WHAT NEEDS TO BE DONE: The exercise asks you to copy every line below in which "dice" appears.

EXTRACTED INFORMATION:
⟨
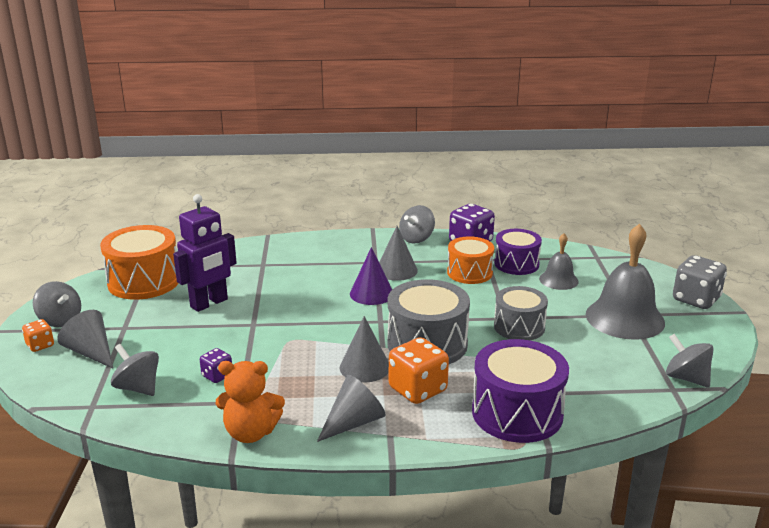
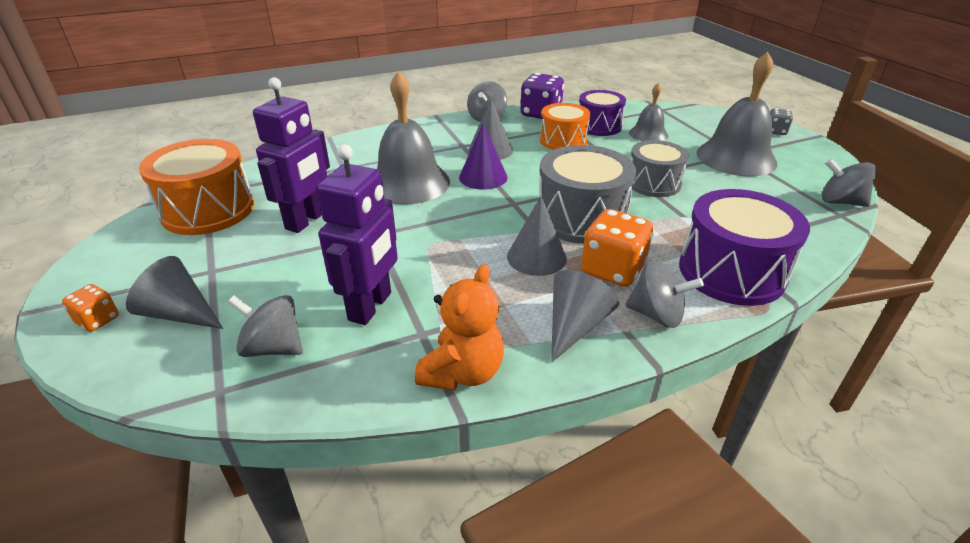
camera: 20 degrees left, 10 degrees up
grey spinning top [33,281,81,327] -> grey spinning top moved to [625,260,704,328]
purple dice [200,348,232,383] -> purple robot [317,144,398,325]
orange teddy bear [216,361,285,443] -> orange teddy bear turned 45 degrees counterclockwise [415,264,504,391]
grey dice [673,255,727,309] -> grey dice [770,108,793,135], size x0.54
none -> grey bell [377,71,450,205]

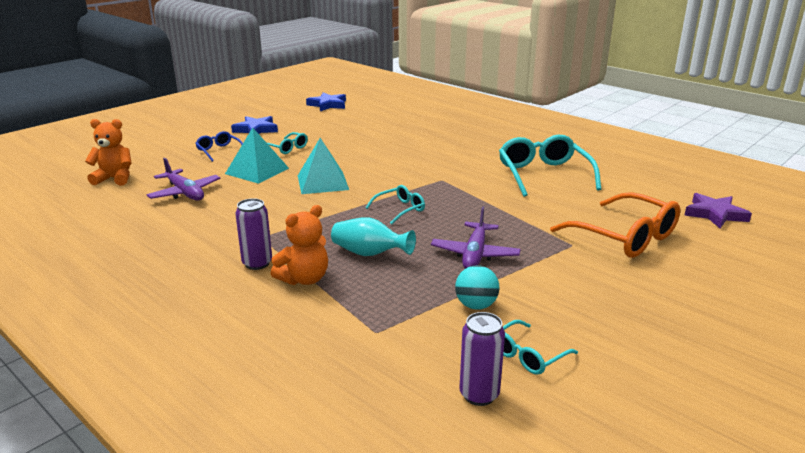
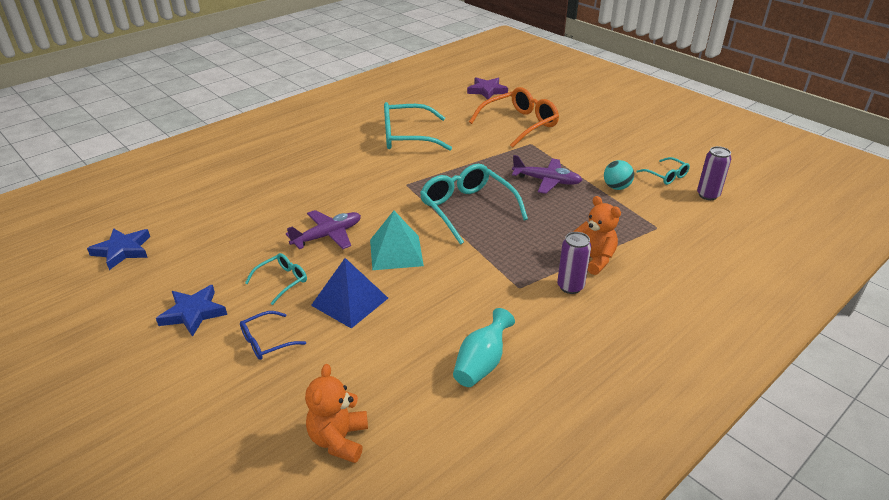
camera: 85 degrees left, 10 degrees up
purple plane [147,158,221,201] -> purple plane moved to [286,210,361,249]
turquoise pyramid [225,128,289,184] -> blue pyramid [311,258,388,329]
turquoise vase [331,217,416,256] -> turquoise vase moved to [453,308,515,387]
turquoise glasses [365,185,425,225] -> turquoise glasses [420,164,528,245], size x1.96

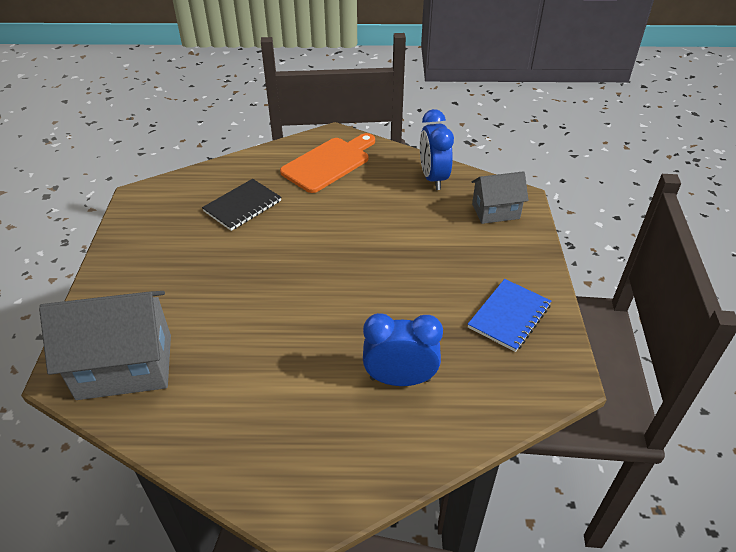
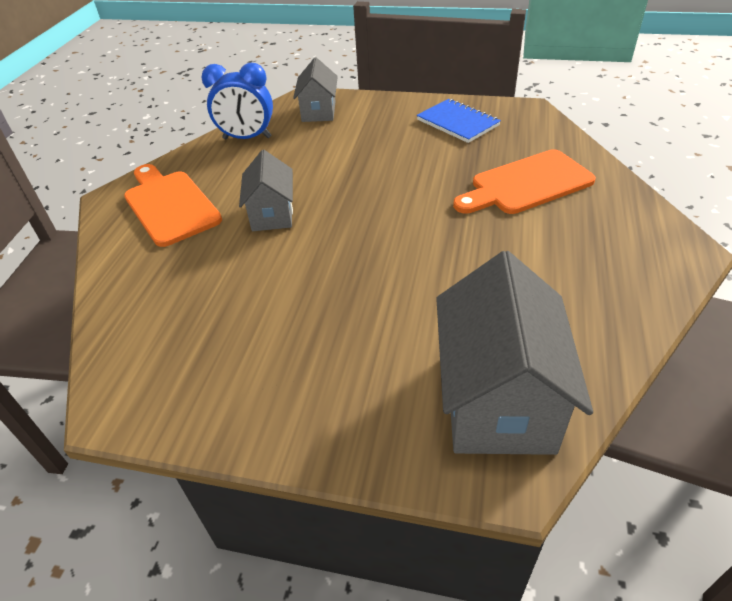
camera: 75 degrees left, 0 degrees up
black notebook [202,179,281,231] -> none
blue clock [363,313,443,386] -> orange cutting board [453,149,596,214]
none -> grey house [239,150,293,231]

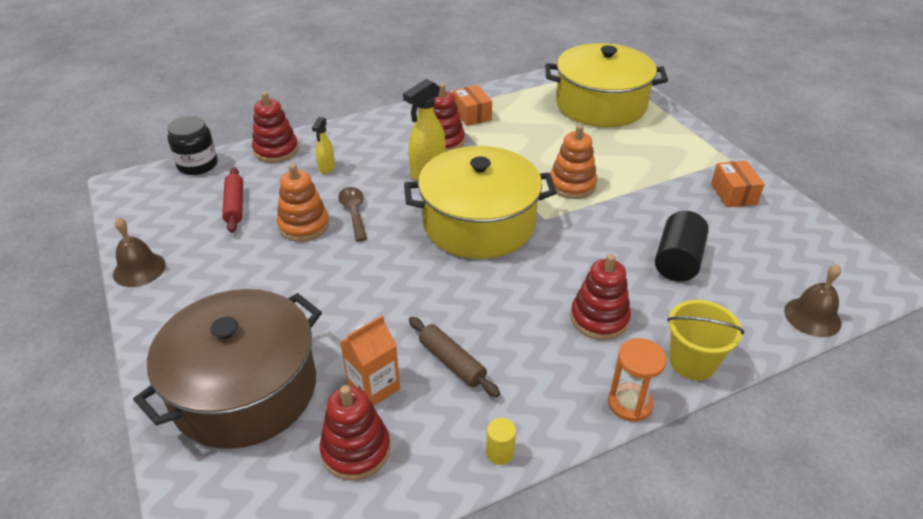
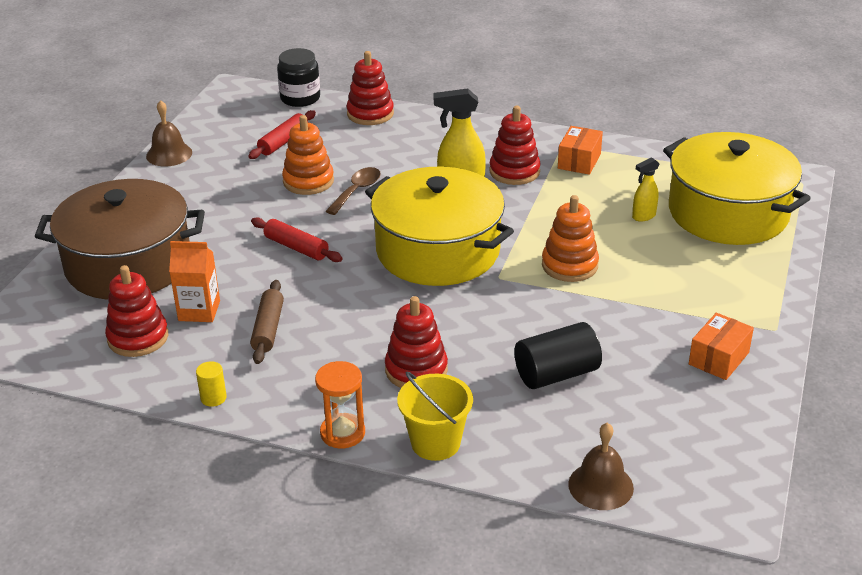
camera: 45 degrees right, 5 degrees down
yellow spray bottle [312,117,335,174] -> yellow spray bottle moved to [632,157,660,222]
none -> red rolling pin [251,217,343,262]

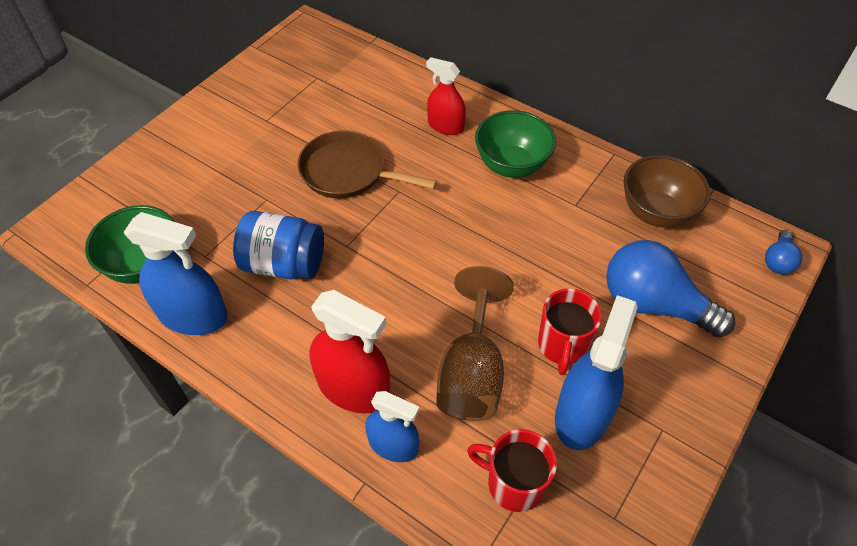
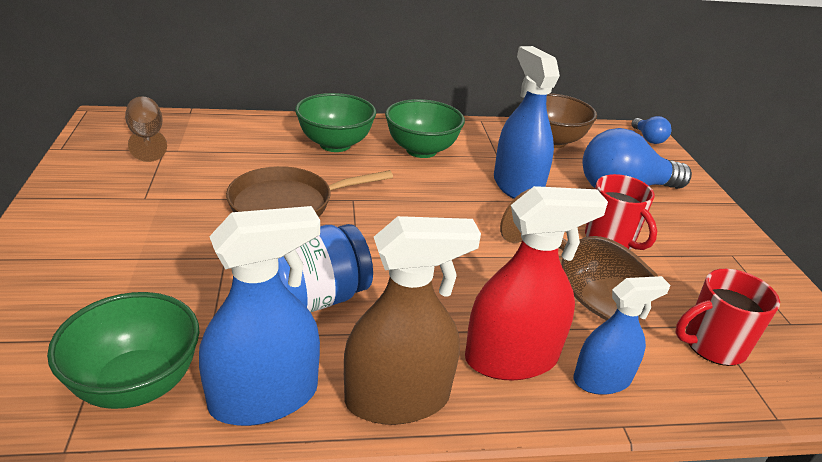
camera: 45 degrees left, 20 degrees down
red spray bottle [426,57,466,135] -> green bowl [295,93,376,152]
blue spray bottle [555,295,637,450] -> blue spray bottle moved to [494,46,560,199]
none -> brown goblet [125,96,167,162]
none -> brown spray bottle [344,216,481,425]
⟩
RESPONSE FOR THIS EXERCISE:
purple dice [200,348,232,383] -> purple robot [317,144,398,325]
grey dice [673,255,727,309] -> grey dice [770,108,793,135], size x0.54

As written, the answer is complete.